### Dataset
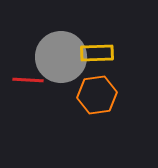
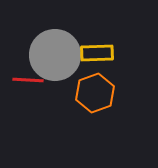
gray circle: moved 6 px left, 2 px up
orange hexagon: moved 2 px left, 2 px up; rotated 12 degrees counterclockwise
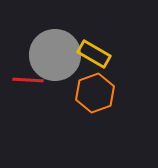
yellow rectangle: moved 3 px left, 1 px down; rotated 32 degrees clockwise
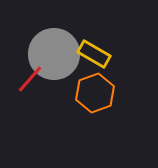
gray circle: moved 1 px left, 1 px up
red line: moved 2 px right, 1 px up; rotated 52 degrees counterclockwise
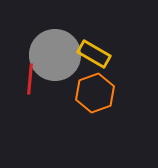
gray circle: moved 1 px right, 1 px down
red line: rotated 36 degrees counterclockwise
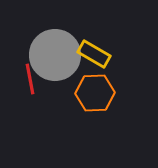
red line: rotated 16 degrees counterclockwise
orange hexagon: rotated 18 degrees clockwise
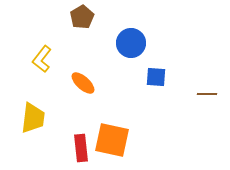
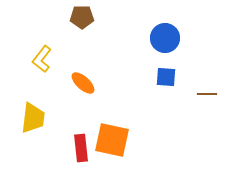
brown pentagon: rotated 30 degrees clockwise
blue circle: moved 34 px right, 5 px up
blue square: moved 10 px right
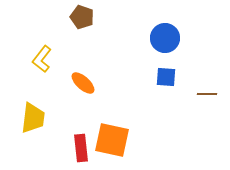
brown pentagon: rotated 20 degrees clockwise
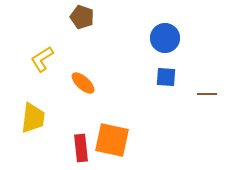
yellow L-shape: rotated 20 degrees clockwise
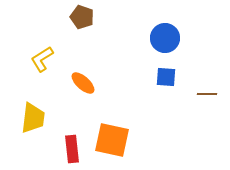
red rectangle: moved 9 px left, 1 px down
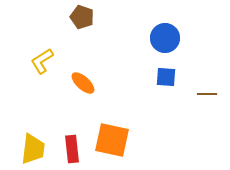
yellow L-shape: moved 2 px down
yellow trapezoid: moved 31 px down
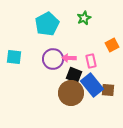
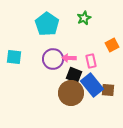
cyan pentagon: rotated 10 degrees counterclockwise
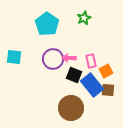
orange square: moved 6 px left, 26 px down
brown circle: moved 15 px down
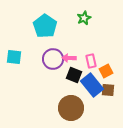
cyan pentagon: moved 2 px left, 2 px down
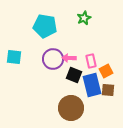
cyan pentagon: rotated 25 degrees counterclockwise
blue rectangle: rotated 25 degrees clockwise
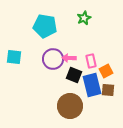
brown circle: moved 1 px left, 2 px up
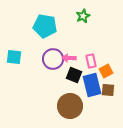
green star: moved 1 px left, 2 px up
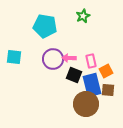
brown circle: moved 16 px right, 2 px up
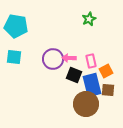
green star: moved 6 px right, 3 px down
cyan pentagon: moved 29 px left
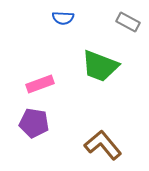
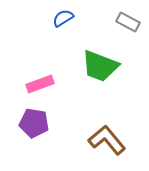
blue semicircle: rotated 145 degrees clockwise
brown L-shape: moved 4 px right, 5 px up
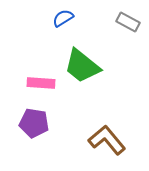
green trapezoid: moved 18 px left; rotated 18 degrees clockwise
pink rectangle: moved 1 px right, 1 px up; rotated 24 degrees clockwise
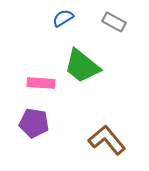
gray rectangle: moved 14 px left
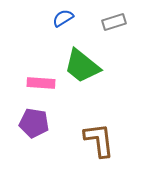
gray rectangle: rotated 45 degrees counterclockwise
brown L-shape: moved 8 px left; rotated 33 degrees clockwise
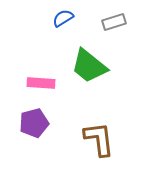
green trapezoid: moved 7 px right
purple pentagon: rotated 24 degrees counterclockwise
brown L-shape: moved 1 px up
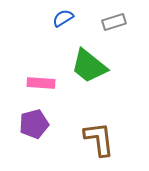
purple pentagon: moved 1 px down
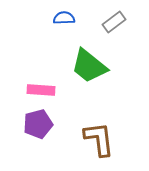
blue semicircle: moved 1 px right; rotated 30 degrees clockwise
gray rectangle: rotated 20 degrees counterclockwise
pink rectangle: moved 7 px down
purple pentagon: moved 4 px right
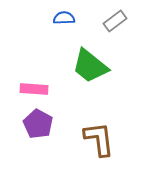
gray rectangle: moved 1 px right, 1 px up
green trapezoid: moved 1 px right
pink rectangle: moved 7 px left, 1 px up
purple pentagon: rotated 28 degrees counterclockwise
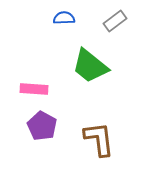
purple pentagon: moved 4 px right, 2 px down
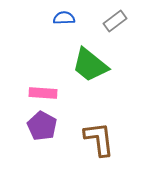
green trapezoid: moved 1 px up
pink rectangle: moved 9 px right, 4 px down
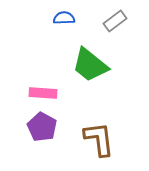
purple pentagon: moved 1 px down
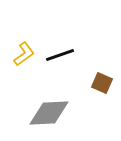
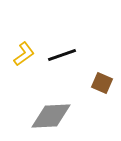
black line: moved 2 px right
gray diamond: moved 2 px right, 3 px down
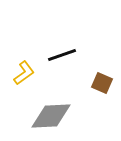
yellow L-shape: moved 19 px down
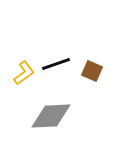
black line: moved 6 px left, 9 px down
brown square: moved 10 px left, 12 px up
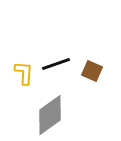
yellow L-shape: rotated 50 degrees counterclockwise
gray diamond: moved 1 px left, 1 px up; rotated 33 degrees counterclockwise
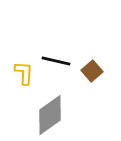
black line: moved 3 px up; rotated 32 degrees clockwise
brown square: rotated 25 degrees clockwise
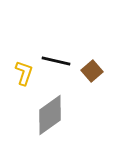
yellow L-shape: rotated 15 degrees clockwise
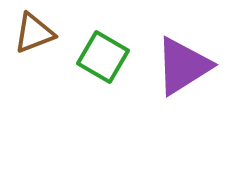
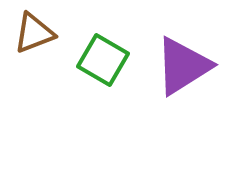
green square: moved 3 px down
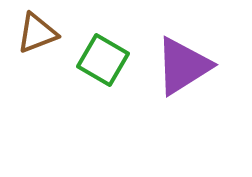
brown triangle: moved 3 px right
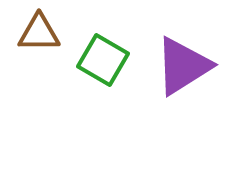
brown triangle: moved 2 px right; rotated 21 degrees clockwise
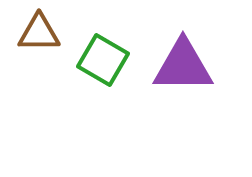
purple triangle: rotated 32 degrees clockwise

### Required work
Render all the records as a numbered list of lines, with blank lines omitted and the pictures left out.

### Task output
1. gray circle: moved 6 px left, 2 px up
2. orange hexagon: moved 2 px left, 2 px up; rotated 12 degrees counterclockwise
3. yellow rectangle: moved 3 px left, 1 px down; rotated 32 degrees clockwise
4. gray circle: moved 1 px left, 1 px up
5. red line: moved 2 px right, 1 px up; rotated 52 degrees counterclockwise
6. gray circle: moved 1 px right, 1 px down
7. red line: rotated 36 degrees counterclockwise
8. red line: rotated 16 degrees counterclockwise
9. orange hexagon: rotated 18 degrees clockwise
10. brown pentagon: rotated 30 degrees clockwise
11. blue circle: moved 34 px right, 5 px up
12. blue square: moved 10 px right
13. brown pentagon: rotated 20 degrees clockwise
14. yellow L-shape: rotated 20 degrees clockwise
15. red rectangle: moved 9 px left, 1 px down
16. yellow L-shape: moved 2 px down
17. yellow trapezoid: moved 31 px down
18. cyan pentagon: rotated 10 degrees counterclockwise
19. orange square: moved 6 px left, 26 px down
20. brown circle: moved 15 px down
21. cyan pentagon: moved 2 px left, 2 px down
22. cyan pentagon: rotated 25 degrees counterclockwise
23. blue rectangle: rotated 25 degrees clockwise
24. brown circle: moved 1 px left, 2 px up
25. green star: moved 1 px left, 2 px up
26. brown circle: moved 16 px right, 2 px up
27. green star: moved 6 px right, 3 px down
28. cyan pentagon: moved 29 px left
29. blue semicircle: rotated 145 degrees clockwise
30. brown L-shape: moved 4 px right, 5 px up
31. green trapezoid: moved 18 px left; rotated 18 degrees clockwise
32. pink rectangle: moved 1 px right, 1 px up; rotated 24 degrees clockwise
33. gray rectangle: moved 14 px left
34. gray rectangle: rotated 45 degrees counterclockwise
35. brown L-shape: moved 8 px left; rotated 33 degrees clockwise
36. green trapezoid: moved 7 px right
37. purple pentagon: rotated 24 degrees counterclockwise
38. brown L-shape: moved 1 px up
39. purple pentagon: moved 1 px down
40. blue semicircle: moved 1 px right; rotated 30 degrees clockwise
41. gray rectangle: rotated 20 degrees counterclockwise
42. pink rectangle: moved 7 px down
43. purple pentagon: moved 4 px right
44. gray rectangle: moved 1 px right, 1 px up
45. green trapezoid: moved 1 px right
46. pink rectangle: moved 7 px left, 1 px up
47. purple pentagon: rotated 28 degrees counterclockwise
48. purple pentagon: moved 4 px right, 2 px down
49. green trapezoid: moved 1 px up
50. pink rectangle: moved 9 px right, 4 px down
51. purple pentagon: moved 1 px down
52. black line: moved 2 px right
53. gray diamond: moved 2 px right, 3 px down
54. yellow L-shape: moved 19 px down
55. black line: moved 6 px left, 9 px down
56. brown square: moved 10 px left, 12 px up
57. yellow L-shape: rotated 50 degrees counterclockwise
58. gray diamond: moved 1 px left, 1 px up; rotated 33 degrees counterclockwise
59. black line: moved 3 px up; rotated 32 degrees clockwise
60. brown square: rotated 25 degrees clockwise
61. yellow L-shape: rotated 15 degrees clockwise
62. green square: moved 3 px down
63. brown triangle: moved 3 px right
64. brown triangle: moved 2 px right; rotated 21 degrees clockwise
65. purple triangle: rotated 32 degrees clockwise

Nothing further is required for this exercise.